* **Provided entries**:
---+---
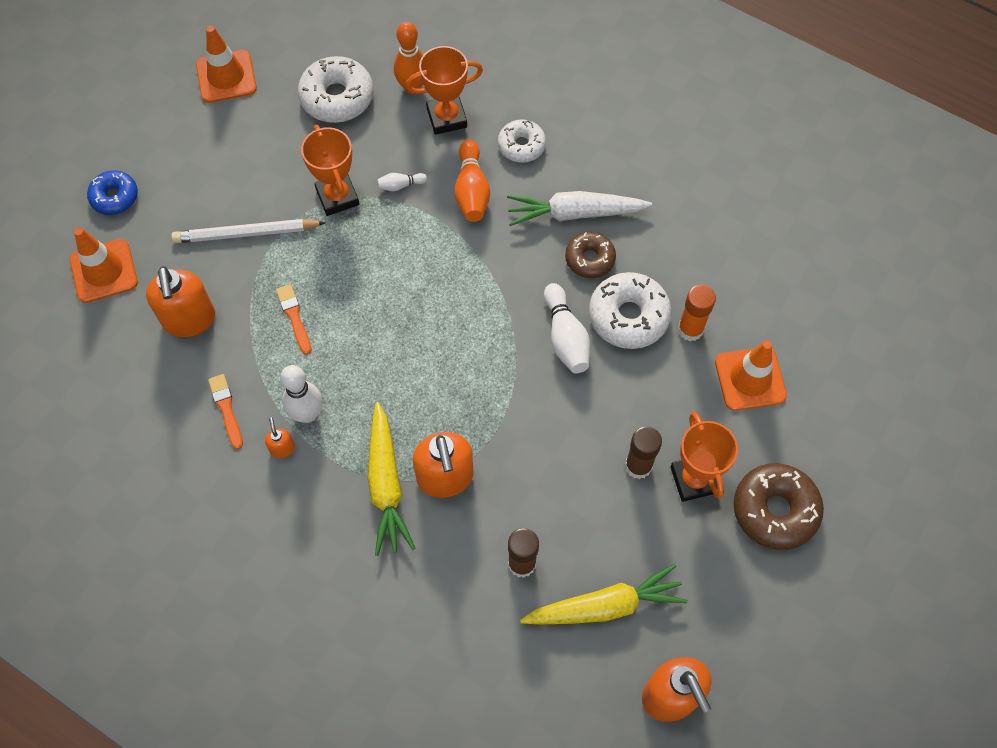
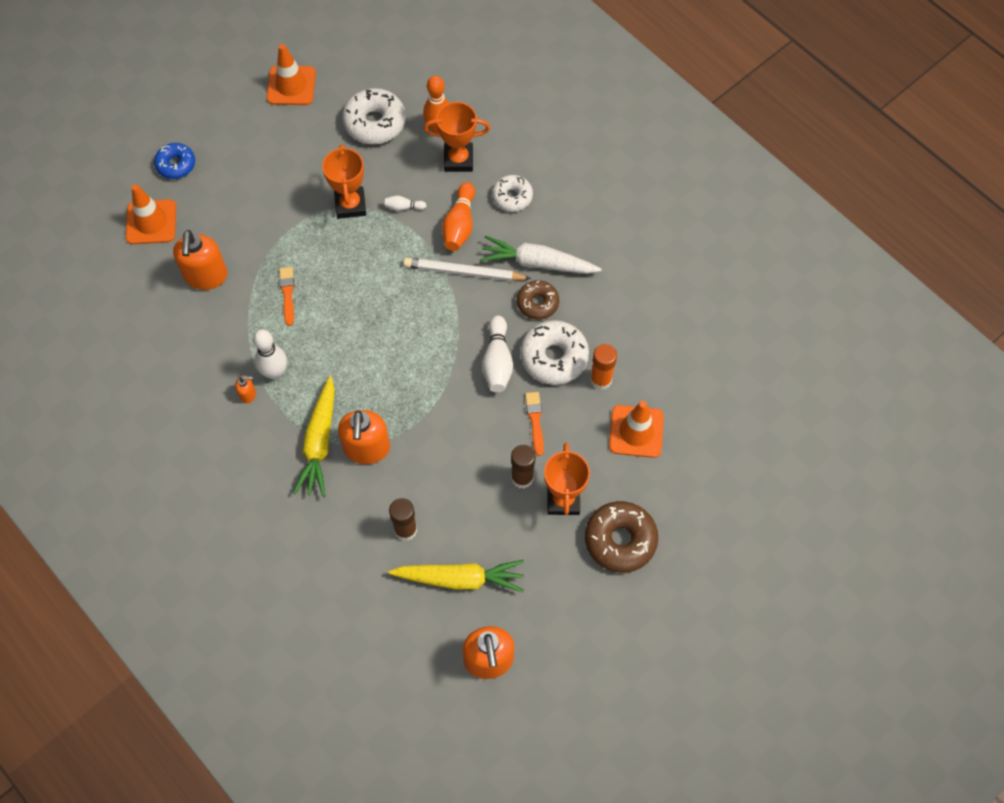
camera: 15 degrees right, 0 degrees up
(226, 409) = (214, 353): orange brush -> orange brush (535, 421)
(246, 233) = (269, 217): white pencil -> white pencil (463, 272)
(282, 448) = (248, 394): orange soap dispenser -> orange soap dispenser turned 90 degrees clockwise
---+---
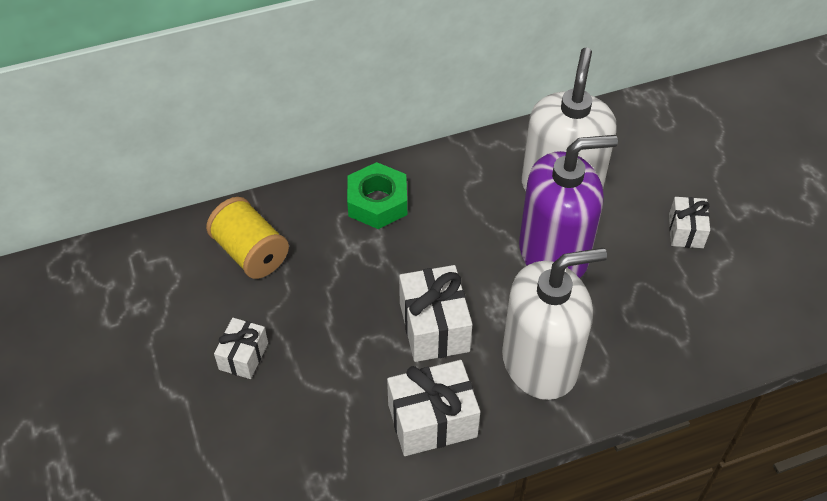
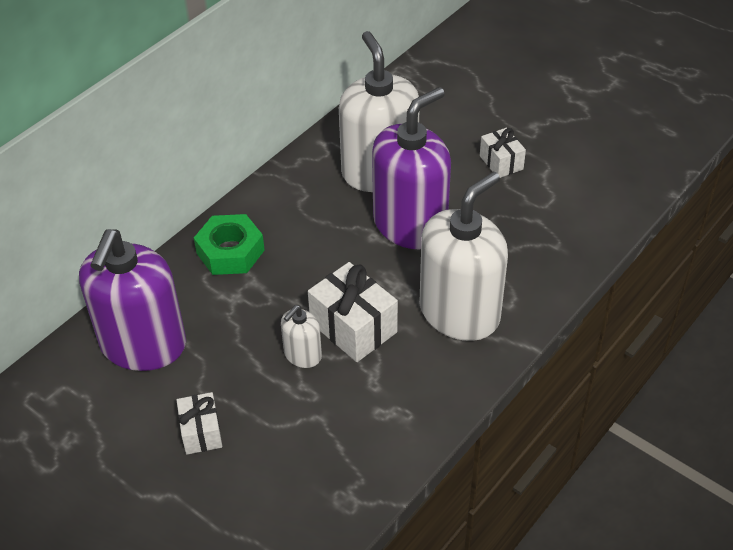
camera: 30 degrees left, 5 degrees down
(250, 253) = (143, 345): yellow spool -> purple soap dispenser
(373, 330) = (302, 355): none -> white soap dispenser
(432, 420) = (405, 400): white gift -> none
---+---
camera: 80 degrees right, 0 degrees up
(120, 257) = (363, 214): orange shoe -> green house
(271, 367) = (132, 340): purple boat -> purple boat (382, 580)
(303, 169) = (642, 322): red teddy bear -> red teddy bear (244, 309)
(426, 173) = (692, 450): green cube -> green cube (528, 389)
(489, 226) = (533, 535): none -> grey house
---+---
What is needed is an exact copy of the lines above, from the one containing "(120, 257) = (363, 214): orange" through the one containing "(489, 226) = (533, 535): none -> grey house", with nothing added.

* **Written answer**:
(120, 257) = (363, 214): orange shoe -> green house
(271, 367) = (132, 340): purple boat -> purple boat (382, 580)
(303, 169) = (642, 322): red teddy bear -> red teddy bear (244, 309)
(426, 173) = (692, 450): green cube -> green cube (528, 389)
(489, 226) = (533, 535): none -> grey house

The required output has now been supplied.